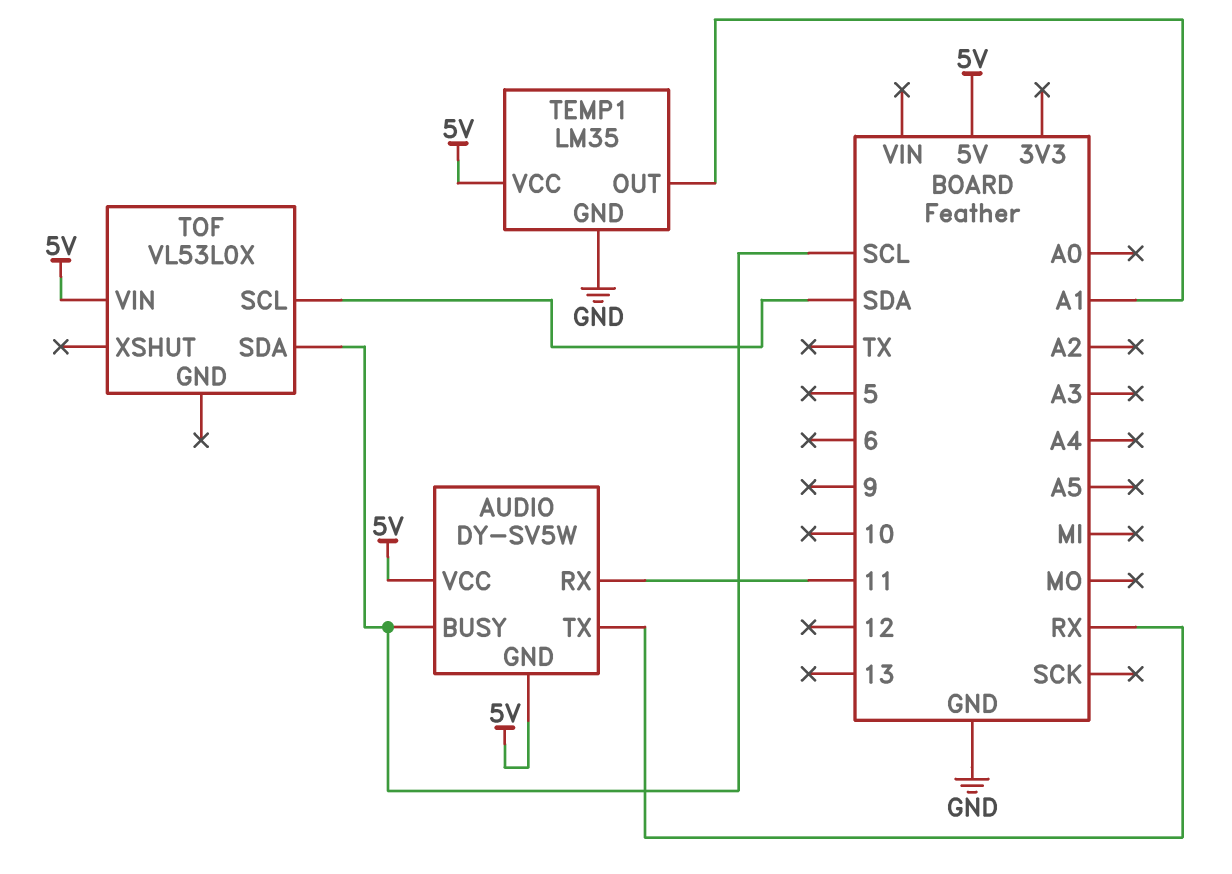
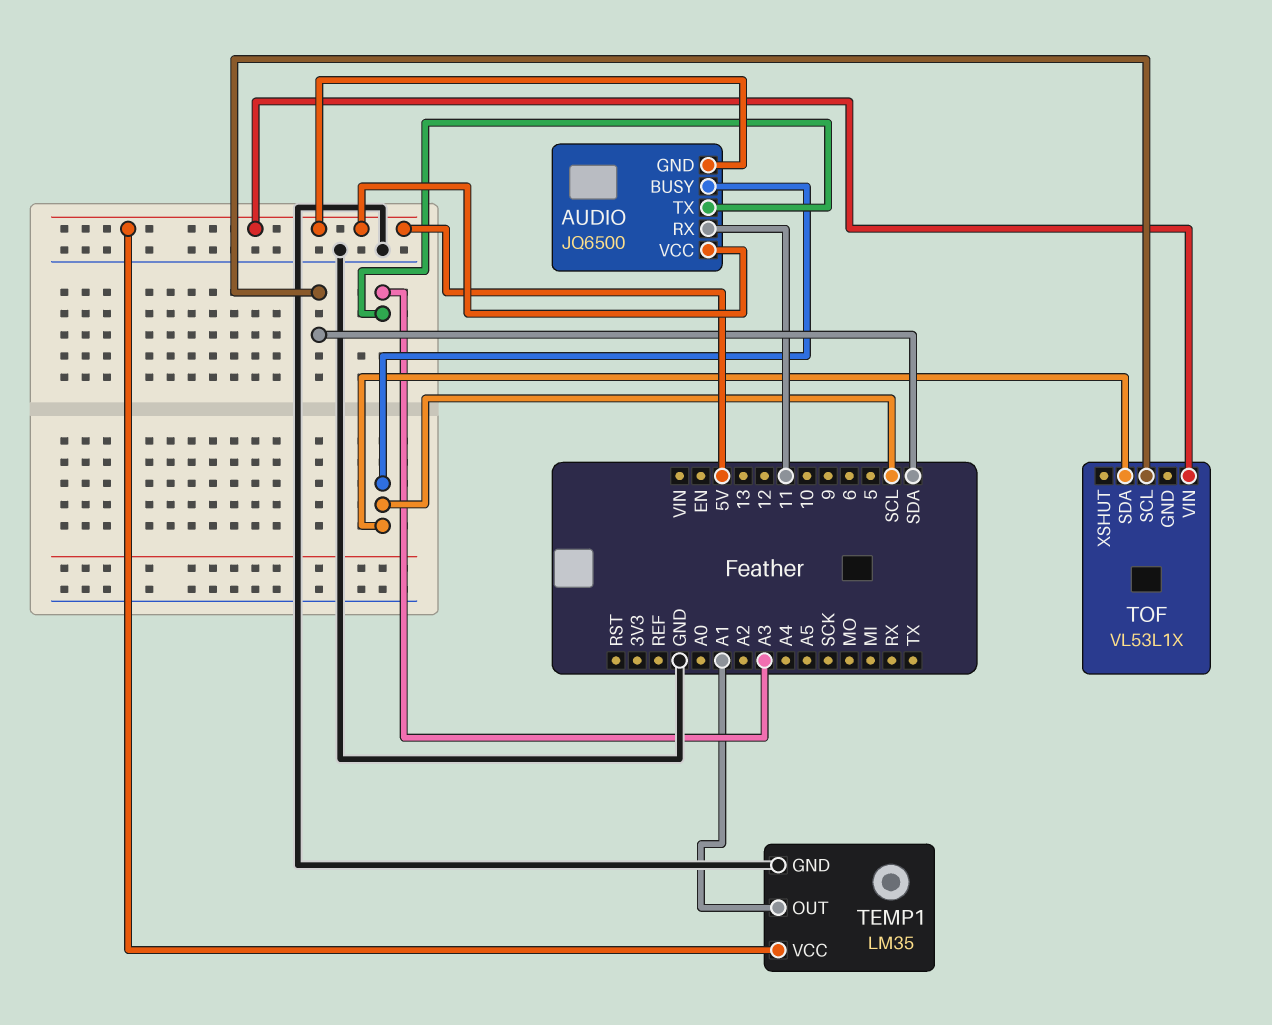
AUDIO: DY-SV5W -> JQ6500
AUDIO pin TX: RX -> A3
TOF: VL53L0X -> VL53L1X

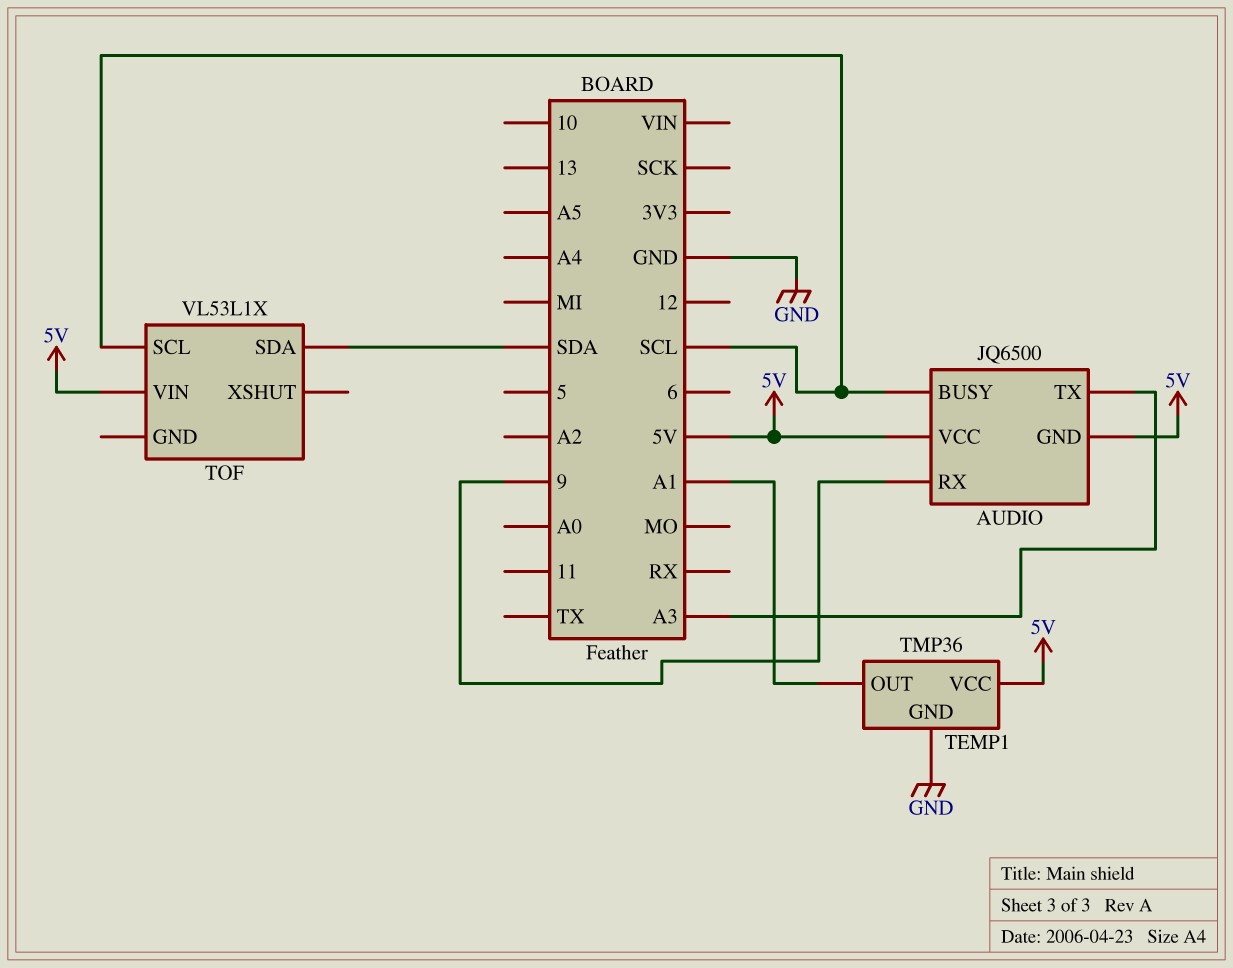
AUDIO pin RX: 11 -> 9
TEMP1: LM35 -> TMP36
TOF pin SCL: SDA -> SCL
TOF pin SDA: SCL -> SDA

:: WORK REQUEST ::
Count the lines in the listing above that contain the string "AUDIO", and give only the count.

:: YOUR RESPONSE ::
3